Beginning with the line that holds "TR1: NPN S8050" in the data below, give again every line through the one that holds "L2: 33uH (5V, IC2/SW) -> 150uH (5V, IC2/SW)", exactly as written.

Extracted records
──────────────────────────────

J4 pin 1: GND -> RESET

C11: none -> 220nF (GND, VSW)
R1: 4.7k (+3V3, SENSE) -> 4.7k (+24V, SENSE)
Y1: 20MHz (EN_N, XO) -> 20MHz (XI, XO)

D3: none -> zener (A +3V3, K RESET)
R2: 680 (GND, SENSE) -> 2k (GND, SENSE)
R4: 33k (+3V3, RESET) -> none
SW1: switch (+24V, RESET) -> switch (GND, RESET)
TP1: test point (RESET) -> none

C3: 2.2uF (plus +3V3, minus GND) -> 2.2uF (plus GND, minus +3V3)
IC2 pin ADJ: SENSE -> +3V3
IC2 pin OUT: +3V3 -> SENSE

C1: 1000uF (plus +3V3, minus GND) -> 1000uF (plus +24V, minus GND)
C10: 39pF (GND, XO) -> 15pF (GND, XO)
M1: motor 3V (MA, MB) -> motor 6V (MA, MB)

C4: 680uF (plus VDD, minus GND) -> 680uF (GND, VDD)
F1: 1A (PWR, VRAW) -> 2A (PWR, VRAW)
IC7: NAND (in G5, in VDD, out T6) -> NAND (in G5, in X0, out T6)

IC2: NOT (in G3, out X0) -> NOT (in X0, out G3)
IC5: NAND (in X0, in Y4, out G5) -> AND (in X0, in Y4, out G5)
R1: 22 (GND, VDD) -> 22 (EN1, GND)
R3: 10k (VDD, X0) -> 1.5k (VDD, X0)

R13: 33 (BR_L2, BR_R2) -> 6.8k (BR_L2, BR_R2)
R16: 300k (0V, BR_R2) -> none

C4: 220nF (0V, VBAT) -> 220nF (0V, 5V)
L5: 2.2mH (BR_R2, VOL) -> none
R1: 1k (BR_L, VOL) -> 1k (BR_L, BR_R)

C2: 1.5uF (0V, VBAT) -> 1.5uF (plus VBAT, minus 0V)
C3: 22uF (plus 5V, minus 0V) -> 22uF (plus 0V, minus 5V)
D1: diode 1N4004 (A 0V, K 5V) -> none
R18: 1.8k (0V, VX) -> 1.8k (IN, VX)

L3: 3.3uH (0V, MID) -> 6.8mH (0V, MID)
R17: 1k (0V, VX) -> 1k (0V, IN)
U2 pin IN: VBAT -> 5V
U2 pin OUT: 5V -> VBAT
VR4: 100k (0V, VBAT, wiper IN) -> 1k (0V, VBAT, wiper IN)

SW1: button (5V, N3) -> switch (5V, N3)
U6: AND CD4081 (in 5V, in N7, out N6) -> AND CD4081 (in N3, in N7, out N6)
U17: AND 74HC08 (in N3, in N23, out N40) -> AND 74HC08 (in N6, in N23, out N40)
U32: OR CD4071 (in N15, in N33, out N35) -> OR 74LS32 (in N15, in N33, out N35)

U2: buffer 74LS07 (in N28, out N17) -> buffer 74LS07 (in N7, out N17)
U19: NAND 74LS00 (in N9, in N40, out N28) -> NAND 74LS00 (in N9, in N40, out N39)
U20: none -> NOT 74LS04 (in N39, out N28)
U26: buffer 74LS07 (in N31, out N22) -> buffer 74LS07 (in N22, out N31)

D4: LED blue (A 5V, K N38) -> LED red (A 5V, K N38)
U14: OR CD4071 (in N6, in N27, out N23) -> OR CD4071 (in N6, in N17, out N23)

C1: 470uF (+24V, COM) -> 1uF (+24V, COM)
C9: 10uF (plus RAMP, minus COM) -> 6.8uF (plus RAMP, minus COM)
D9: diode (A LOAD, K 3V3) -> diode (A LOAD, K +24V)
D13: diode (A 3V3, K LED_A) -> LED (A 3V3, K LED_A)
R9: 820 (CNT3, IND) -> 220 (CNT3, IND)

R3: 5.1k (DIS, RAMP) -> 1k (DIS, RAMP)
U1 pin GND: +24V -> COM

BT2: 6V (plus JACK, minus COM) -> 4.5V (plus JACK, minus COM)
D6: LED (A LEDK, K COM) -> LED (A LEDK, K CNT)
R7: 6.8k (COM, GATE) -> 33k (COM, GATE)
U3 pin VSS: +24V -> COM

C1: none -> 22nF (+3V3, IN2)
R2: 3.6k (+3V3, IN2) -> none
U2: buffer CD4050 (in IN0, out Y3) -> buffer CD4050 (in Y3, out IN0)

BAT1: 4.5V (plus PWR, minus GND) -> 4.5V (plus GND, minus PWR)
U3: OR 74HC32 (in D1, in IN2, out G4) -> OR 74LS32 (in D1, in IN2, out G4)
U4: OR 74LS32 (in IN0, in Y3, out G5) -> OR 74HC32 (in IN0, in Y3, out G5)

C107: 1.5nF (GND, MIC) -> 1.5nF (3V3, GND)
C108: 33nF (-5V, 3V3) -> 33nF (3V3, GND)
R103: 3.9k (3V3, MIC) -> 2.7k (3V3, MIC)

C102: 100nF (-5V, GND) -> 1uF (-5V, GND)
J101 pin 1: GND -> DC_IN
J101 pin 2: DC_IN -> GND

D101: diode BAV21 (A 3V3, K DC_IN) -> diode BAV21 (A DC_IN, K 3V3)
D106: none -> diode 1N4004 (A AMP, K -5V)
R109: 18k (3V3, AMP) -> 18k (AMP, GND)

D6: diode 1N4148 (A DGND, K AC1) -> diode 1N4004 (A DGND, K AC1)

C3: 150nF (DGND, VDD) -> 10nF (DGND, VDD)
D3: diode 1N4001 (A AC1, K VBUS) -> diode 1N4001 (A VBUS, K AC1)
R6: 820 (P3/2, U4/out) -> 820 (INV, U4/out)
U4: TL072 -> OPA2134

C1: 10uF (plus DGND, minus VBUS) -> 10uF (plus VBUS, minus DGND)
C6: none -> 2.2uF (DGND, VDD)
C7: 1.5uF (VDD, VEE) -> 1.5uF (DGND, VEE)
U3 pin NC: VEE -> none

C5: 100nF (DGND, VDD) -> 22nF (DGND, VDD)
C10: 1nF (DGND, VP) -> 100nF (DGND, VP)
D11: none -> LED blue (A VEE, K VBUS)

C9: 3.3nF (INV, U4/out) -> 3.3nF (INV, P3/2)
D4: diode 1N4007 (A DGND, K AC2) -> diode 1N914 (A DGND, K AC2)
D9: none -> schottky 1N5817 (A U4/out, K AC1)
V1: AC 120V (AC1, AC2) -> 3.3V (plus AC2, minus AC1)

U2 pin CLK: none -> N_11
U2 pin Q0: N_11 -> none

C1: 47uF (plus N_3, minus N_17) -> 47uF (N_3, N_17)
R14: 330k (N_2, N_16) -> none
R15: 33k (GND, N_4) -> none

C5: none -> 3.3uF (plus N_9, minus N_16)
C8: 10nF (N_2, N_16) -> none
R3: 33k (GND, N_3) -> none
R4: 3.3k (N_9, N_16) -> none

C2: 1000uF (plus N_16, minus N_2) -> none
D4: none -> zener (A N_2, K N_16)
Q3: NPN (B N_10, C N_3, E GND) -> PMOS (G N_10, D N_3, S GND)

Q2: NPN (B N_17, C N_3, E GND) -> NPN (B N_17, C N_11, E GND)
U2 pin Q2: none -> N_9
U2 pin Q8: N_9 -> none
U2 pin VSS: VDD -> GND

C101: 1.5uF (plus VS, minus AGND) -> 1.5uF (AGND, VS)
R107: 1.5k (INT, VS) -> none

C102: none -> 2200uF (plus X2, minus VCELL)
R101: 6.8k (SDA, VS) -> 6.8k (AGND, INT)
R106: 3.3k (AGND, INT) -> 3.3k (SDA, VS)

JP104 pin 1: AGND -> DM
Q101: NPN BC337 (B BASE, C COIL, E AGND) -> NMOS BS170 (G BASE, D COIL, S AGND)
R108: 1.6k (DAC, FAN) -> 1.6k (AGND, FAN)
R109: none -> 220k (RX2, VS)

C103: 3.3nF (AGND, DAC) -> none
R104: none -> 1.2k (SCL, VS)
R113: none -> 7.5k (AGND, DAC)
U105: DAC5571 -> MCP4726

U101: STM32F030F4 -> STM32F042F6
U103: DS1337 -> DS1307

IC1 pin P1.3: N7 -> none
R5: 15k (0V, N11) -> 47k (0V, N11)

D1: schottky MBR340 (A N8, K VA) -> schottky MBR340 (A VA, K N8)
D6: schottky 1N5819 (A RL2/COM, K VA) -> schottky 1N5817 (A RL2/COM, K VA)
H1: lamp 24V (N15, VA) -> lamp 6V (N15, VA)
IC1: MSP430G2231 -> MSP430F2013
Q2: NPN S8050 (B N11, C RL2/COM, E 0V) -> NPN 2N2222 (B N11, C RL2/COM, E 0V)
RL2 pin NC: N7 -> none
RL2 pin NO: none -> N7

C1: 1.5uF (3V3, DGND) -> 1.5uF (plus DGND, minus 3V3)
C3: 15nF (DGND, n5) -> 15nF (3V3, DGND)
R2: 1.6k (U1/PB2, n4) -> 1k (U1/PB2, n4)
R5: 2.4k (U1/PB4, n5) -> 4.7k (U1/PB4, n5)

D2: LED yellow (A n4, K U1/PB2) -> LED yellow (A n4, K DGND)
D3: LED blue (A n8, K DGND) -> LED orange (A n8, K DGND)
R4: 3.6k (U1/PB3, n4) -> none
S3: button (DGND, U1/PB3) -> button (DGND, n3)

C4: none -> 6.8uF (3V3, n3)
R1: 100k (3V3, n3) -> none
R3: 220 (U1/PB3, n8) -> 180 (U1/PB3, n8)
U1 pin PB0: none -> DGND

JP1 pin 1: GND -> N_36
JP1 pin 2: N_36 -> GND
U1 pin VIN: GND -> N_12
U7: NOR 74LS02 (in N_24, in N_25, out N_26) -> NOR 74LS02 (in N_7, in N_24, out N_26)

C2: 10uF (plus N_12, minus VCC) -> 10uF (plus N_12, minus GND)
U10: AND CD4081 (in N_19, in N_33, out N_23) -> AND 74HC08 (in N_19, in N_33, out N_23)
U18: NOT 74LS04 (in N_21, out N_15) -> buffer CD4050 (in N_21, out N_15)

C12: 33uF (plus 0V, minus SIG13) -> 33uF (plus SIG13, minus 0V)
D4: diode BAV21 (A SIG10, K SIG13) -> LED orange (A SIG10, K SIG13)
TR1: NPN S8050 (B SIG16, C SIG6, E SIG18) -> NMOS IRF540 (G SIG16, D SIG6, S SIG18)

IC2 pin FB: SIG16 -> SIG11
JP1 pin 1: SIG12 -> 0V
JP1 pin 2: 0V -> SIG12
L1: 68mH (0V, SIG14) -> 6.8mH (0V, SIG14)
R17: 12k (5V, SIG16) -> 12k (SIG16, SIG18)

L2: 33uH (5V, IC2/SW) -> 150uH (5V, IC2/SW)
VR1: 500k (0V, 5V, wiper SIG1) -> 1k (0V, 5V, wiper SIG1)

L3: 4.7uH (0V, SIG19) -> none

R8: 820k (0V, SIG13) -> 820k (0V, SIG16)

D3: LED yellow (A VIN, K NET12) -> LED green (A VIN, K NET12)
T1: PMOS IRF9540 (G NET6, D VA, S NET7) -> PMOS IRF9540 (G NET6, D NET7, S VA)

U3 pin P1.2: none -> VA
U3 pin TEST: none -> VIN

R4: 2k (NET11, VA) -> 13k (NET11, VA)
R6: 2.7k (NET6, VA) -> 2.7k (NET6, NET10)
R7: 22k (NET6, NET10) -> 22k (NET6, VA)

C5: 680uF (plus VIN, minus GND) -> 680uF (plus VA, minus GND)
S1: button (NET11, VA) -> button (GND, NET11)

──────────────────────────────

Task answer
TR1: NPN S8050 (B SIG16, C SIG6, E SIG18) -> NMOS IRF540 (G SIG16, D SIG6, S SIG18)

IC2 pin FB: SIG16 -> SIG11
JP1 pin 1: SIG12 -> 0V
JP1 pin 2: 0V -> SIG12
L1: 68mH (0V, SIG14) -> 6.8mH (0V, SIG14)
R17: 12k (5V, SIG16) -> 12k (SIG16, SIG18)

L2: 33uH (5V, IC2/SW) -> 150uH (5V, IC2/SW)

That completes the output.